Take the lines of the data below from the very first through the line containing "(357, 281) = (289, 255): turquoise" and output them exactly, pictures excluded.

:::::

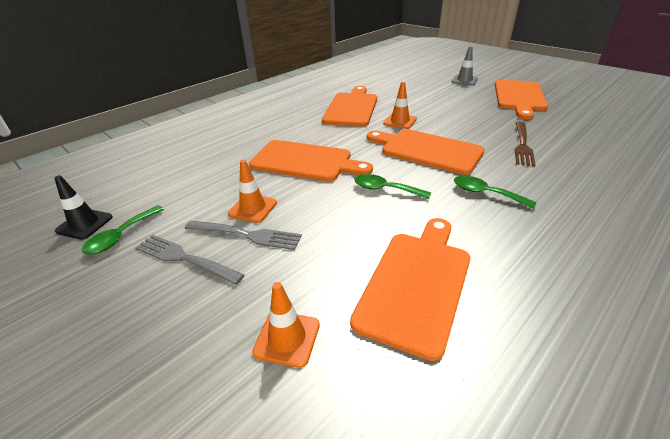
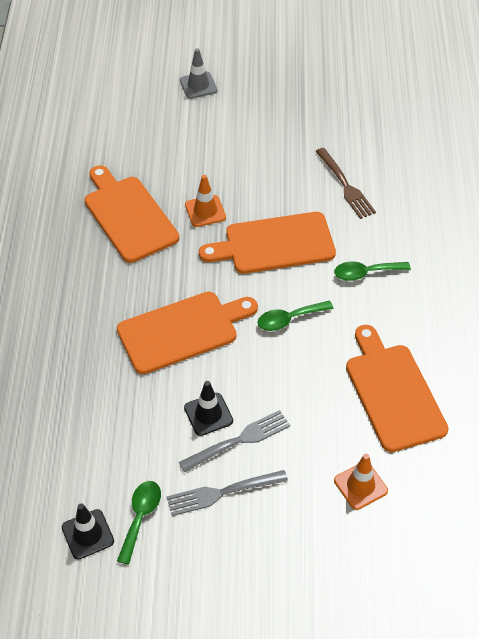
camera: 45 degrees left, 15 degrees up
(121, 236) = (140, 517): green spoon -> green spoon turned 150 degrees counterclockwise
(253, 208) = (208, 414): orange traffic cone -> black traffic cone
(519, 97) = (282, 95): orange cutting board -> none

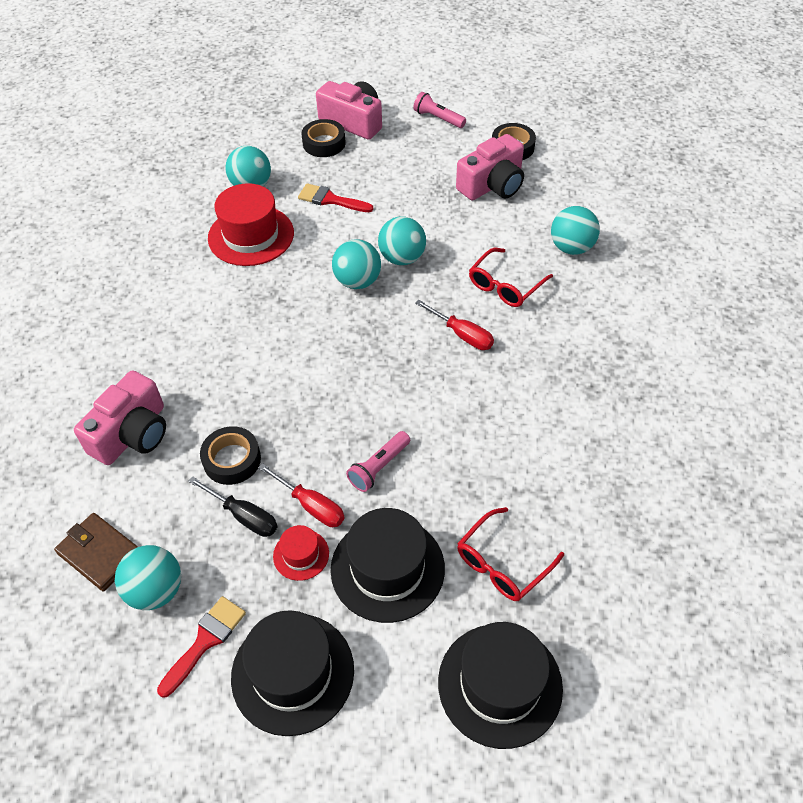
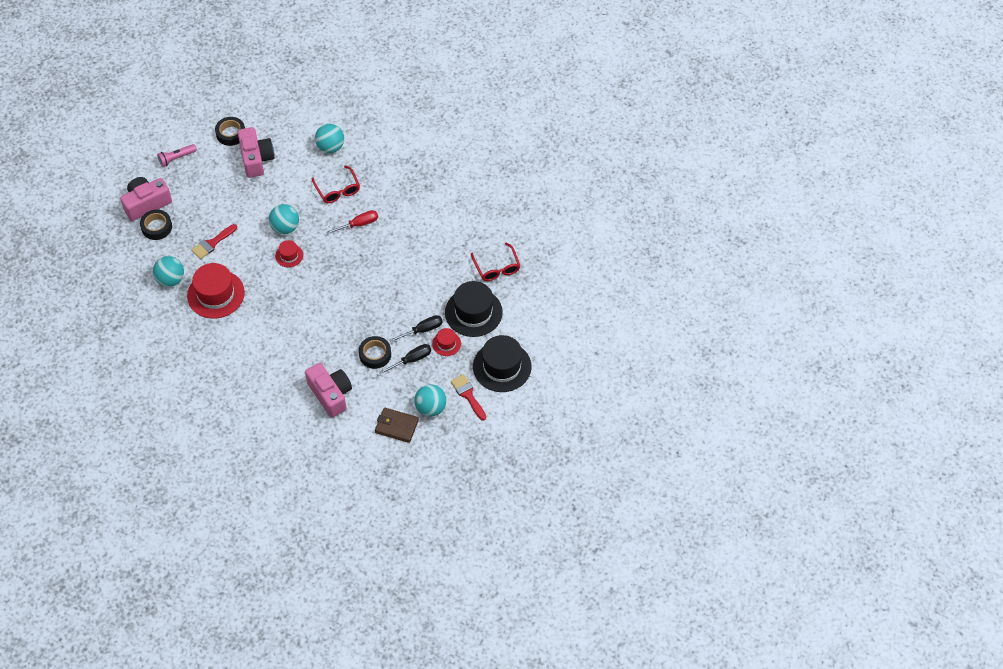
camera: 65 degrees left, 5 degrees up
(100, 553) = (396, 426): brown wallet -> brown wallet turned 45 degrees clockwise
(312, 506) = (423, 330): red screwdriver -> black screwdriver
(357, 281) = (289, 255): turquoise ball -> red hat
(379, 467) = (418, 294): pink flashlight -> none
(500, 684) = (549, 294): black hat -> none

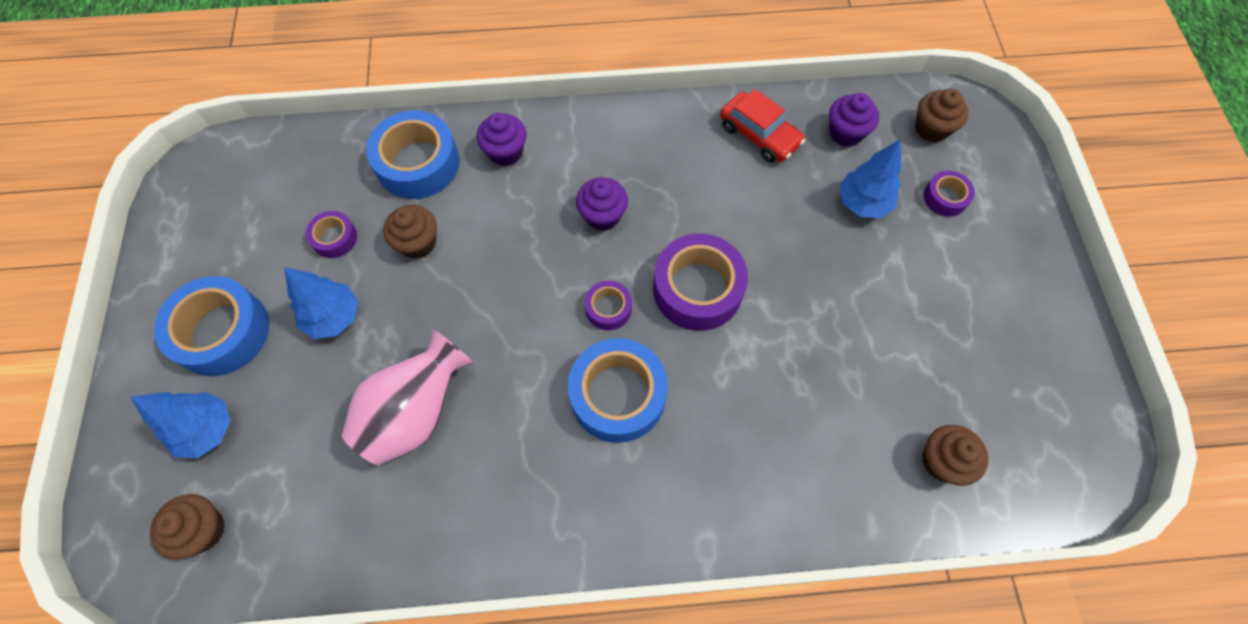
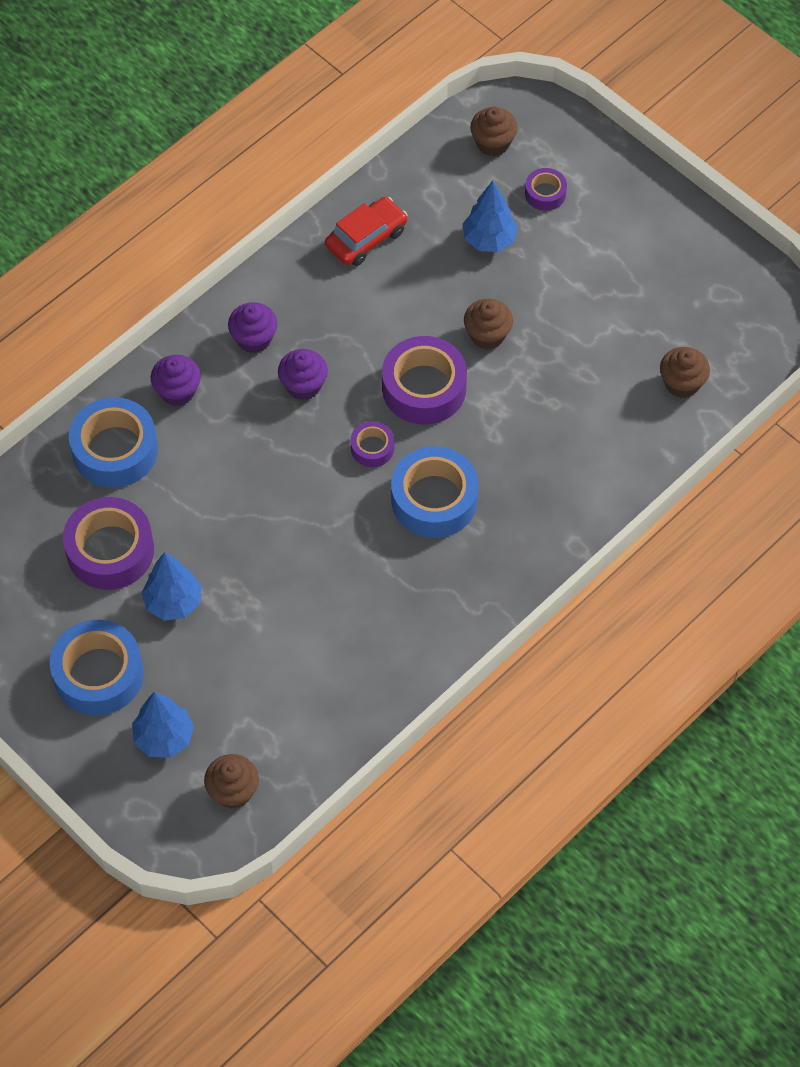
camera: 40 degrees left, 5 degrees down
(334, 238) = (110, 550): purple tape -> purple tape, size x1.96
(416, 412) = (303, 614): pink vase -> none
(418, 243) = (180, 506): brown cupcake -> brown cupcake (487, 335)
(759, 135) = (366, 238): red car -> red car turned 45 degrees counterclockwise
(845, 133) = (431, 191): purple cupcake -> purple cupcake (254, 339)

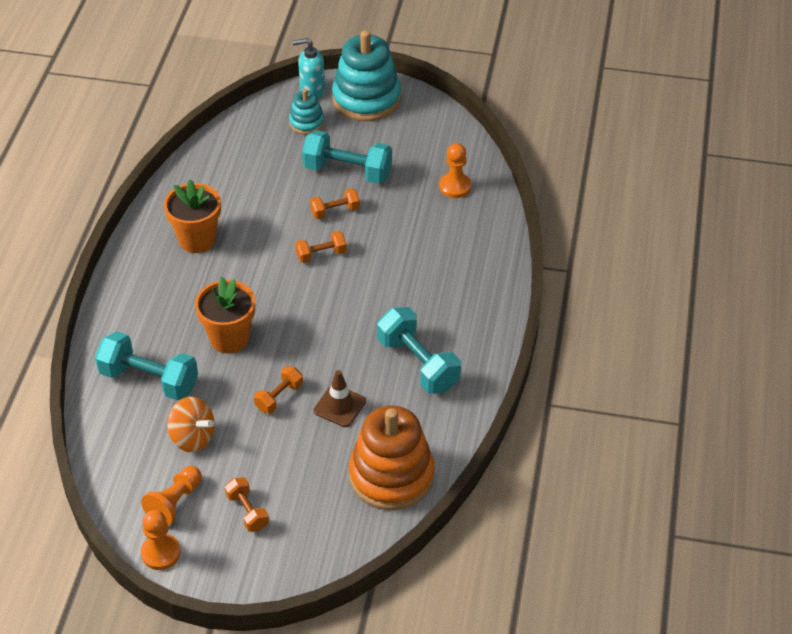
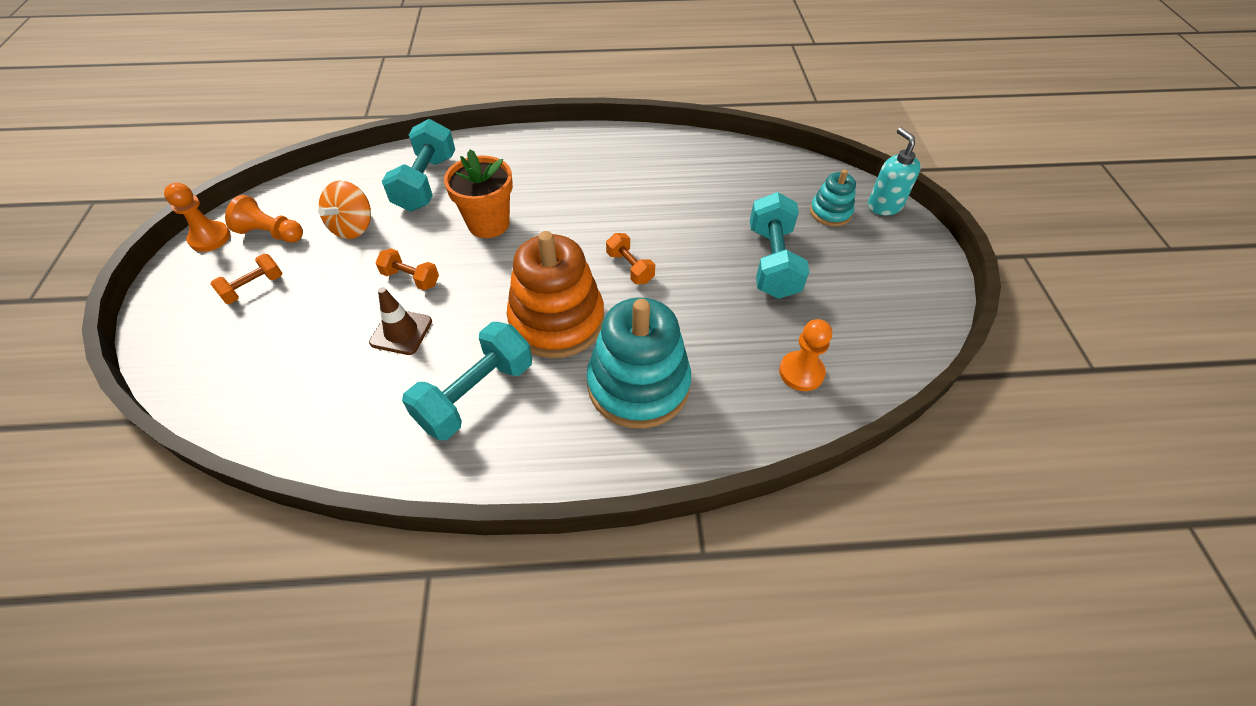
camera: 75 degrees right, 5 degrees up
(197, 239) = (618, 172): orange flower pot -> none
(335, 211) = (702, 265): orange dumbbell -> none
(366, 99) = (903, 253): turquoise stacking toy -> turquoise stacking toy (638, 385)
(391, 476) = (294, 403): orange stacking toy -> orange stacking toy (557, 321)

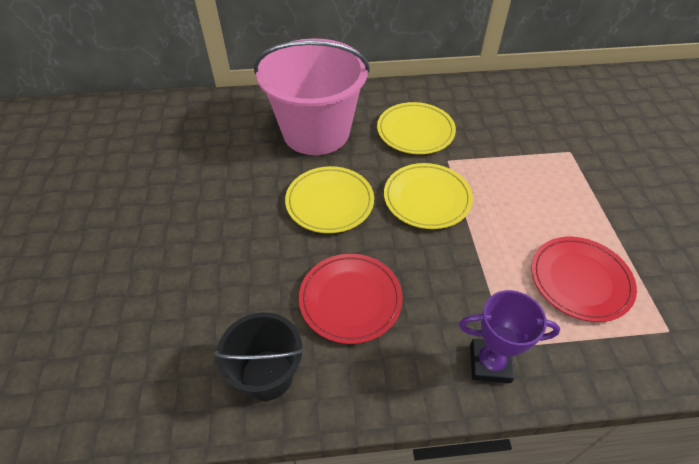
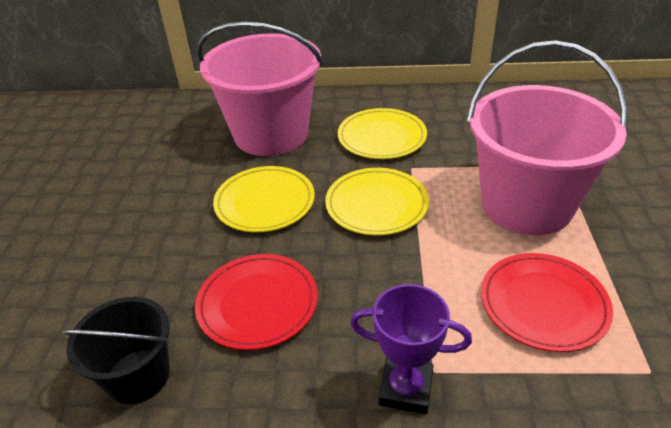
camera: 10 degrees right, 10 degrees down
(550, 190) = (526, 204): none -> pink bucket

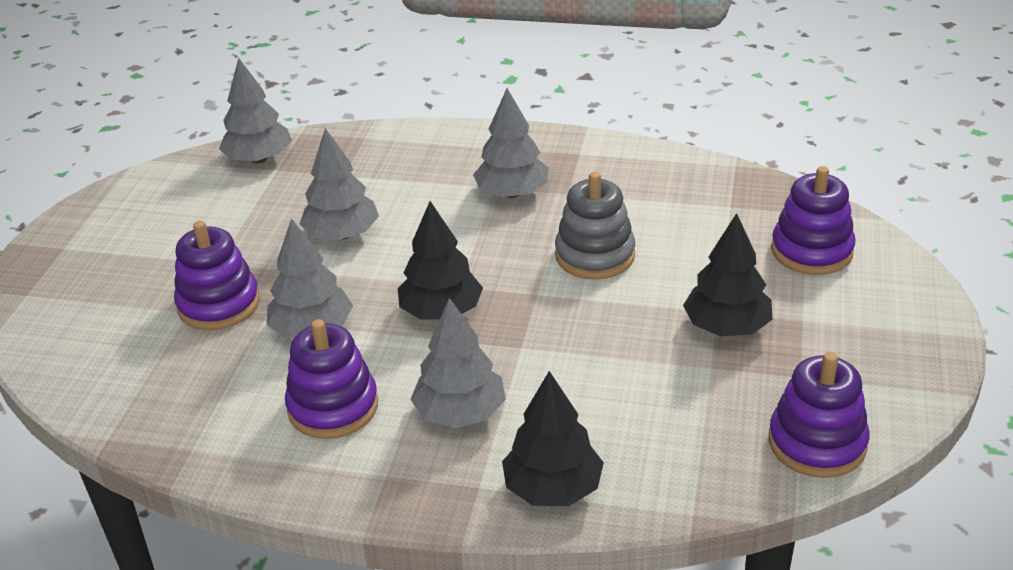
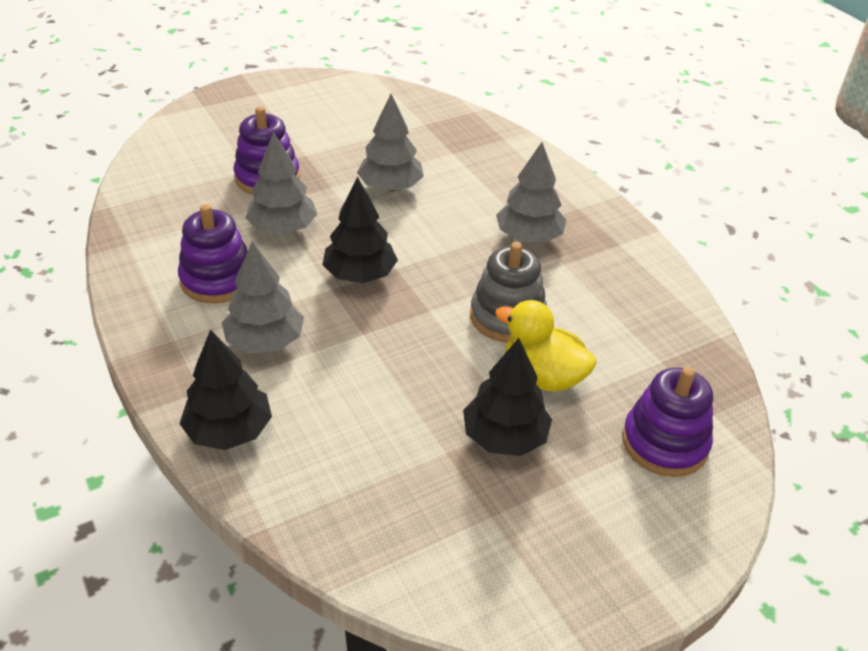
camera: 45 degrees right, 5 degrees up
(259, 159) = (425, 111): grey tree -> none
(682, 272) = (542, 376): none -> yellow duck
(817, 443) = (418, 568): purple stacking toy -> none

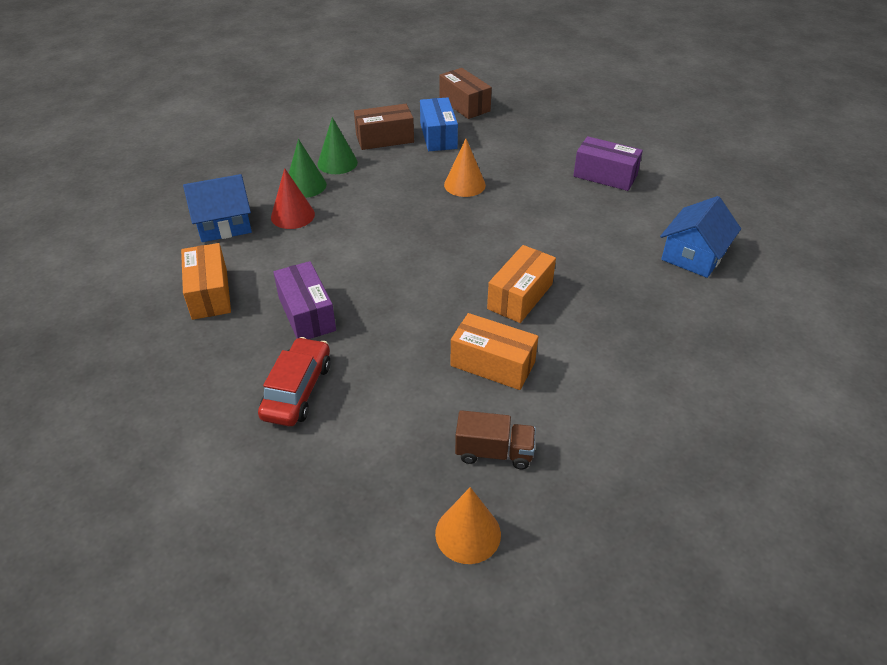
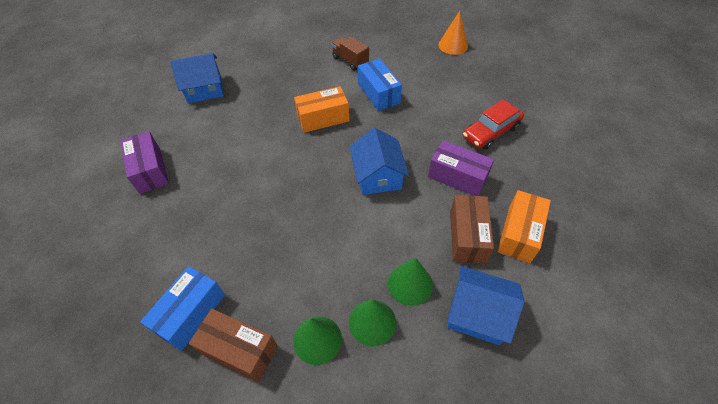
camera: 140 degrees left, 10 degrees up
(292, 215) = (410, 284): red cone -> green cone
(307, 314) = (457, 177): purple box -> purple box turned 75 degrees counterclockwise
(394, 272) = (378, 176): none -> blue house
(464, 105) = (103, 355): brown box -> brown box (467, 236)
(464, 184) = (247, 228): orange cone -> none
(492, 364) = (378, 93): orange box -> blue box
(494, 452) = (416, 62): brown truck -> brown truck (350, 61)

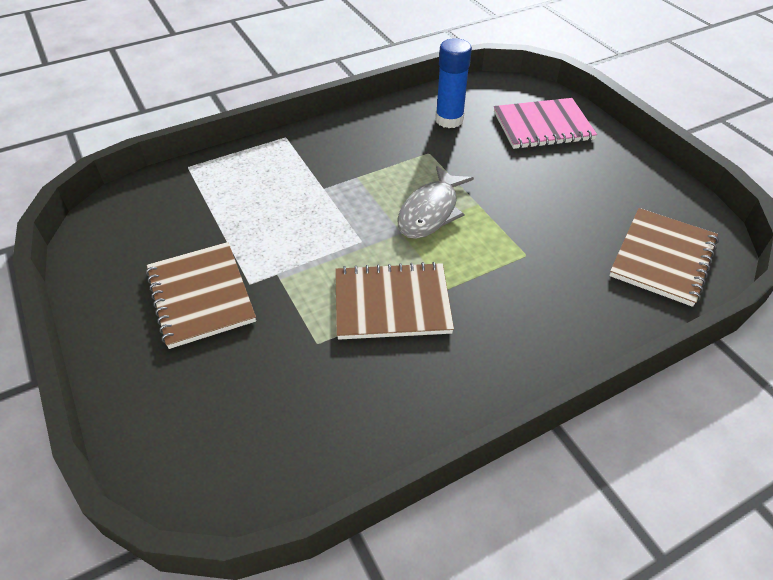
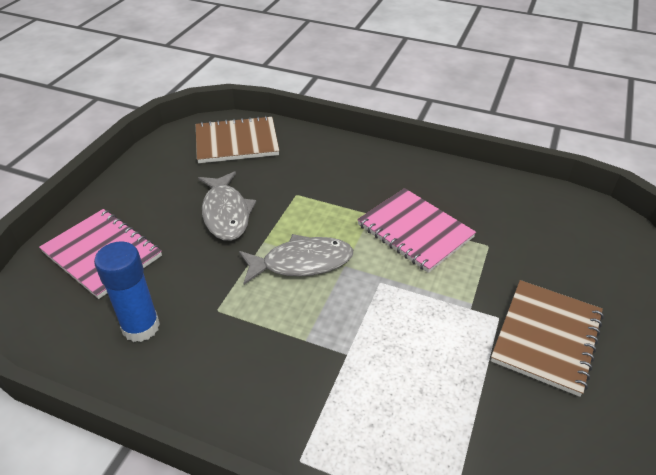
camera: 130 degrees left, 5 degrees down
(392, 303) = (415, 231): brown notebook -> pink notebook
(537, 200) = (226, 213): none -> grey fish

:::::

Your solution:
camera: 45 degrees left, 15 degrees up
(121, 236) = (140, 517): green spoon -> green spoon turned 150 degrees counterclockwise
(253, 208) = (208, 414): orange traffic cone -> black traffic cone
(519, 97) = (282, 95): orange cutting board -> none

camera: 65 degrees left, 5 degrees up
(100, 553) = (396, 426): brown wallet -> brown wallet turned 45 degrees clockwise
(312, 506) = (423, 330): red screwdriver -> black screwdriver
(357, 281) = (289, 255): turquoise ball -> red hat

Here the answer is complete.